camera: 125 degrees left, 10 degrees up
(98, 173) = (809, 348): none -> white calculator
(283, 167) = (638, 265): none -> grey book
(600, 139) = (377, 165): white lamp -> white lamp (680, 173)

** The problem **
The answer must be the line containing "(283, 167) = (638, 265): none -> grey book" and every line after it to the end of the data, each set down exactly.

** Answer space **
(283, 167) = (638, 265): none -> grey book
(600, 139) = (377, 165): white lamp -> white lamp (680, 173)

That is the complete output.